• TO DO
From the entries below, reproduce exactly the lines from the one with "gray L-shape: (195, 718)" through the one with "red trapezoid: (73, 28) -> (62, 71), moved", both included, without images.
── INPUT DATA ──
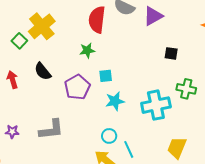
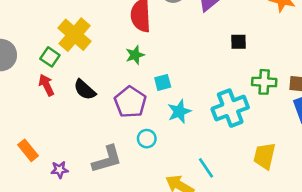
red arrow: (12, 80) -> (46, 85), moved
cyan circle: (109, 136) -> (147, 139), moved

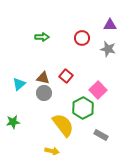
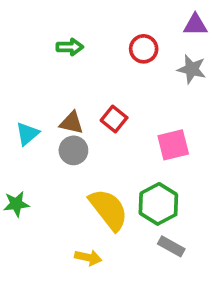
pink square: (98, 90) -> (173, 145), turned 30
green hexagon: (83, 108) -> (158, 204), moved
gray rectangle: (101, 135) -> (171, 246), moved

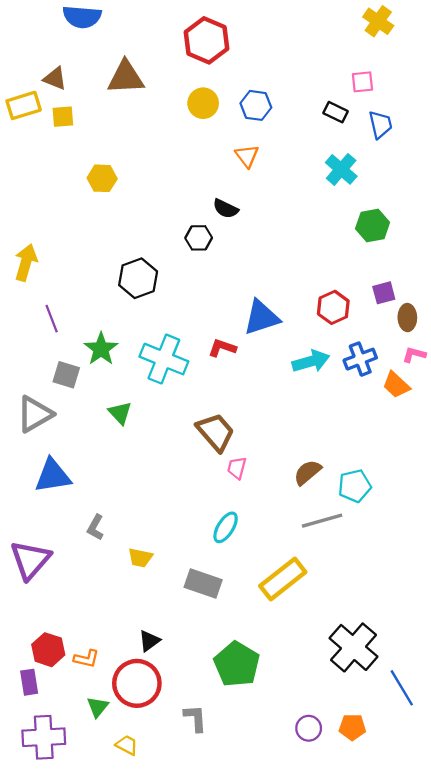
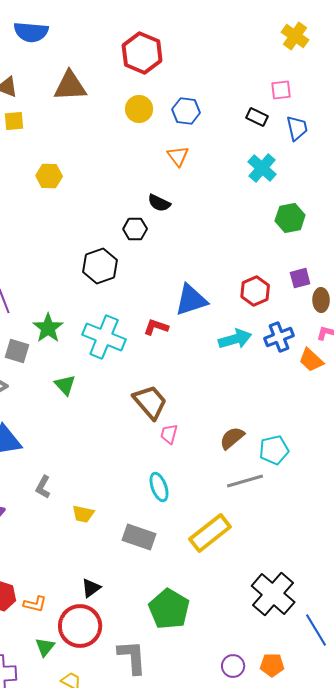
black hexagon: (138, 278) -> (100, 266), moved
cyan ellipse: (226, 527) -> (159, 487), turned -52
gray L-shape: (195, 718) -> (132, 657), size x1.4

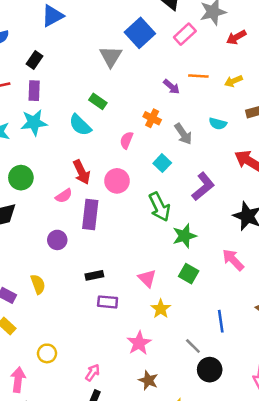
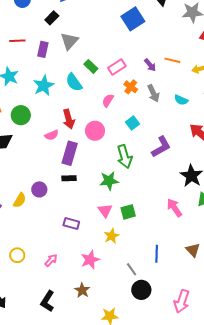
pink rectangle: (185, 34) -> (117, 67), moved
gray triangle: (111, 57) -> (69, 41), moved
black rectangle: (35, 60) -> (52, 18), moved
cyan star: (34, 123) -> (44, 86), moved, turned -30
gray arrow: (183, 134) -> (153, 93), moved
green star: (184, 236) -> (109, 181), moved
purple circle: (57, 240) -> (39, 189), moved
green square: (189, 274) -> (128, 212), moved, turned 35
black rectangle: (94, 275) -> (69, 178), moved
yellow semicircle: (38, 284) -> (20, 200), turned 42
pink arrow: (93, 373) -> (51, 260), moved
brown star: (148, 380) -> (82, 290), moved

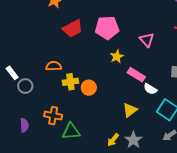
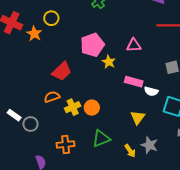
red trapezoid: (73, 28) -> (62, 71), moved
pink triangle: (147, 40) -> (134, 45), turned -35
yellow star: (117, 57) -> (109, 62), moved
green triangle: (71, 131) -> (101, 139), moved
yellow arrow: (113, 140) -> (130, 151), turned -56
───
── INPUT DATA ──
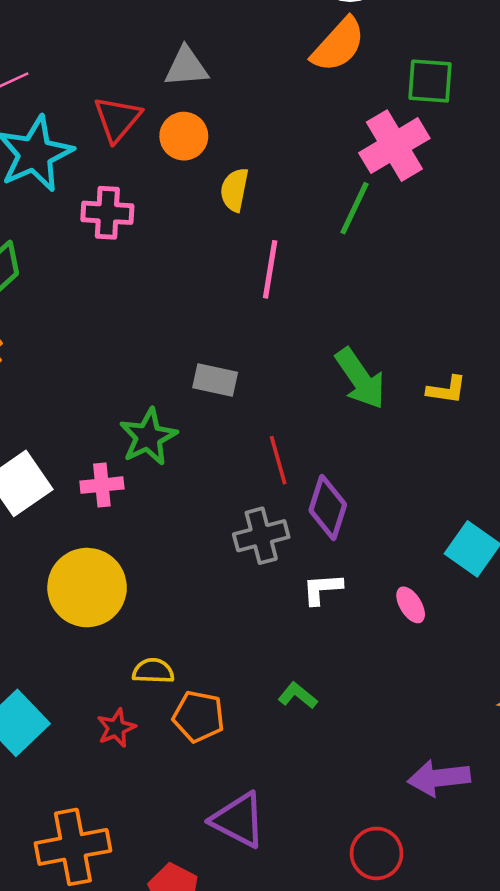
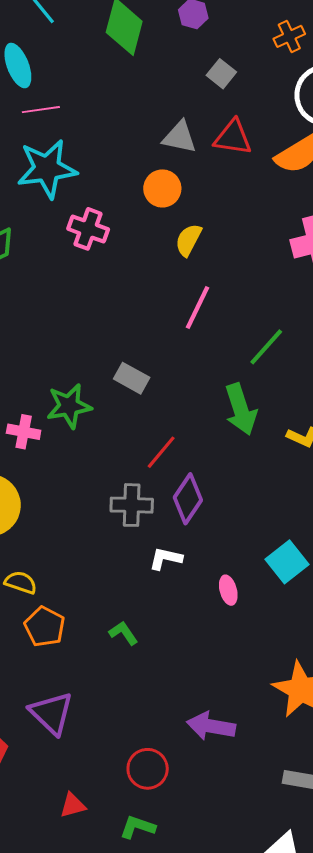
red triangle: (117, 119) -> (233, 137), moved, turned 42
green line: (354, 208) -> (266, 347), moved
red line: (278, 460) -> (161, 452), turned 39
───
• TASK RESULT
gray L-shape: (195, 718) -> (132, 657), size x1.4

pink rectangle: (185, 34) -> (117, 67), moved
gray triangle: (111, 57) -> (69, 41), moved
black rectangle: (35, 60) -> (52, 18), moved
cyan star: (34, 123) -> (44, 86), moved, turned -30
gray arrow: (183, 134) -> (153, 93), moved
green star: (184, 236) -> (109, 181), moved
purple circle: (57, 240) -> (39, 189), moved
green square: (189, 274) -> (128, 212), moved, turned 35
black rectangle: (94, 275) -> (69, 178), moved
yellow semicircle: (38, 284) -> (20, 200), turned 42
pink arrow: (93, 373) -> (51, 260), moved
brown star: (148, 380) -> (82, 290), moved

red trapezoid: (73, 28) -> (62, 71), moved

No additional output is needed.